**What is needed:** Check every line of the data below for the string "purple", and copy the ones that hold it.

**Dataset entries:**
::::::::::

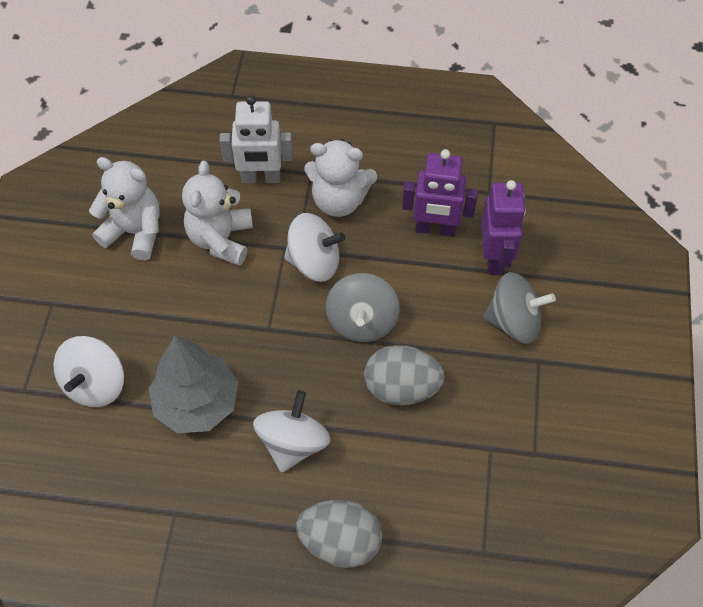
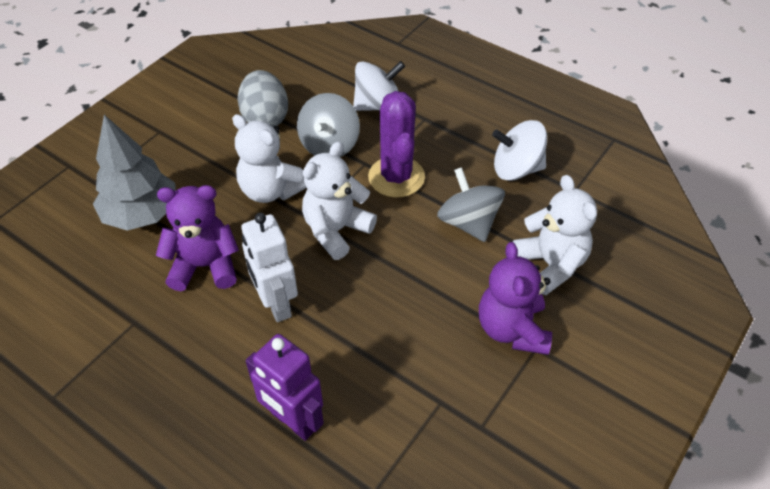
grey egg: 2 -> 1
purple cactus: 0 -> 1
purple robot: 2 -> 1
purple teddy bear: 0 -> 2
white spinning top: 3 -> 2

::::::::::

**Solution for this problem:**
purple cactus: 0 -> 1
purple robot: 2 -> 1
purple teddy bear: 0 -> 2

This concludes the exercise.